Task description >> Please copy out every line in the records below that includes the word "cyan".

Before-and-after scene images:

- - - - - - -

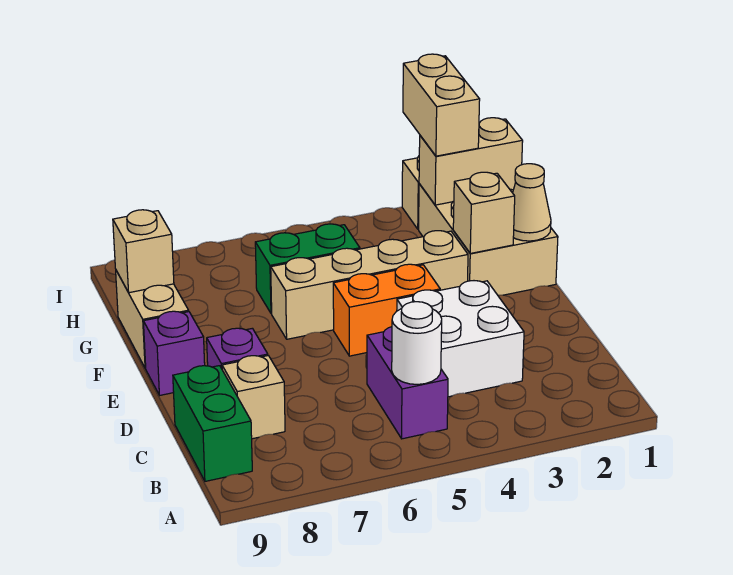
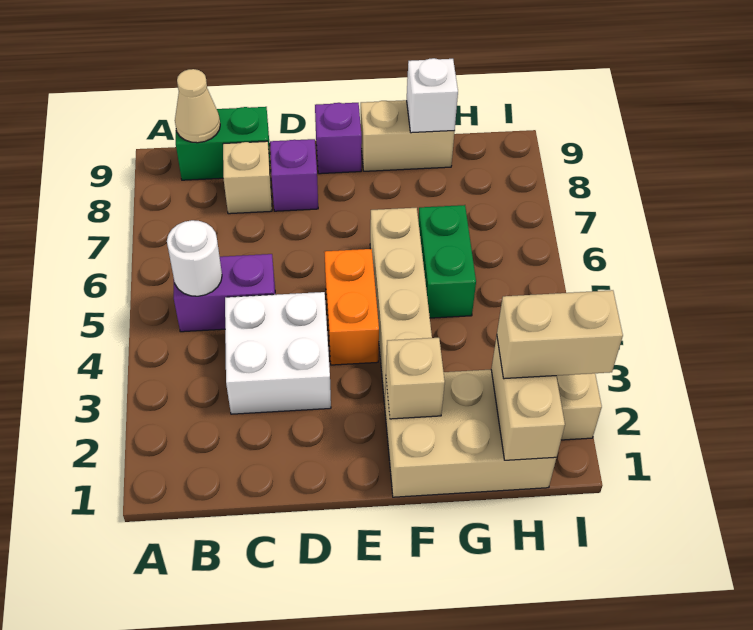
tan cone F1 level 2 -> tan cone B9 level 2
tan brick G9 level 2 -> white brick G9 level 2

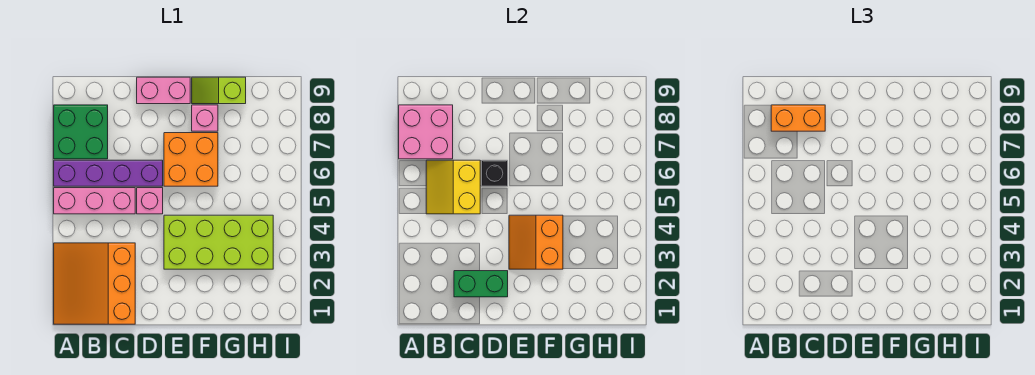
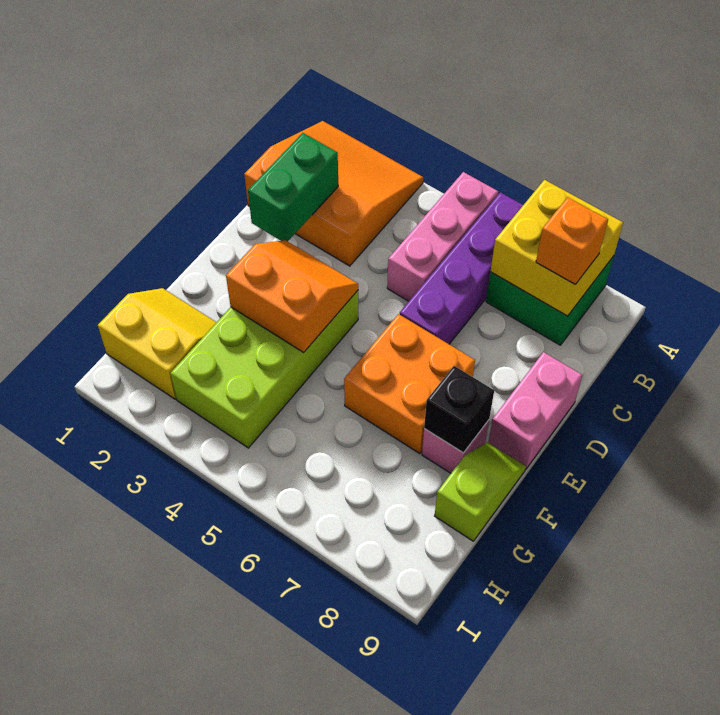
pink brick A7:B8 level 2 -> yellow brick A7:B8 level 2
yellow slope B5:C6 level 2 top C -> yellow slope G1:H2 level 1 top H
orange brick B8:C8 level 3 -> orange brick B8 level 3
pink brick D5 level 1 -> none
black brick D6 level 2 -> black brick F8 level 2

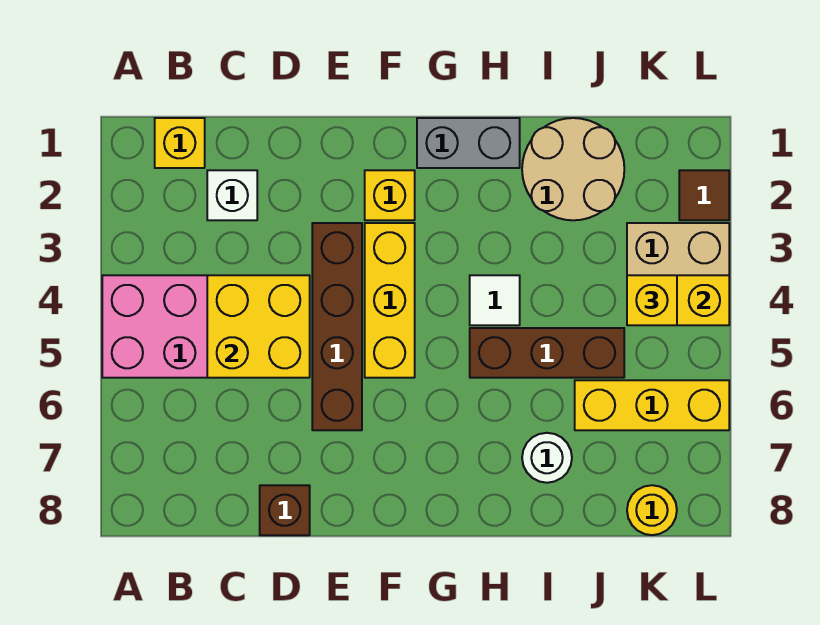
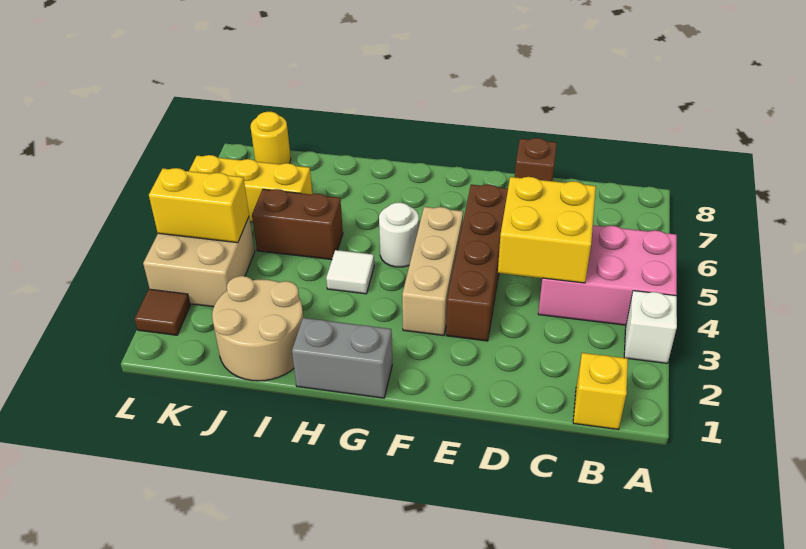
white brick C2 level 1 -> white brick A3 level 1
yellow brick F2 level 1 -> none
yellow brick F3:F5 level 1 -> tan brick F3:F5 level 1
brown brick H5:J5 level 1 -> brown brick I5:J5 level 1
white round brick I7 level 1 -> white round brick G5 level 1
yellow brick K4 level 3 -> none

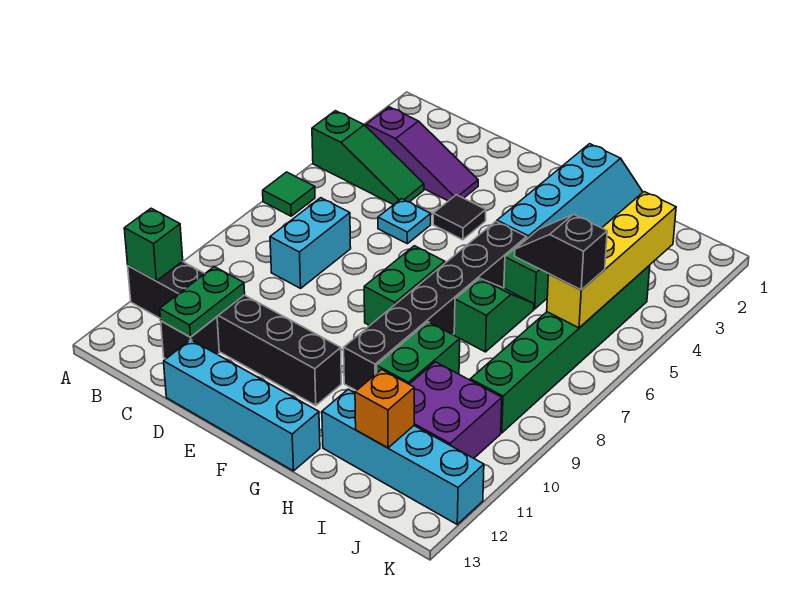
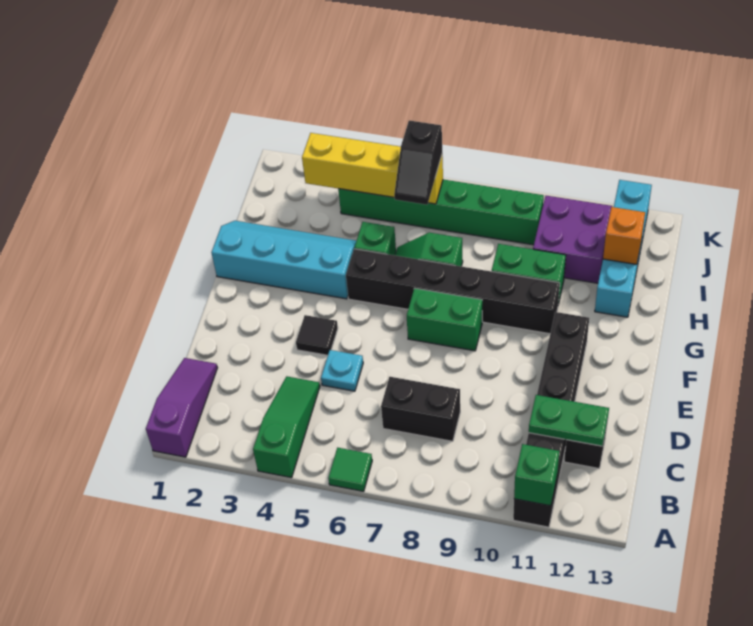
purple slope B3:D3 level 1 top B -> purple slope A1:C1 level 1 top A
cyan brick C7:C8 level 1 -> black brick C7:C8 level 1
cyan brick D13:G13 level 1 -> none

- - - - - - -

Solution to the exercise >>
cyan brick C7:C8 level 1 -> black brick C7:C8 level 1
cyan brick D13:G13 level 1 -> none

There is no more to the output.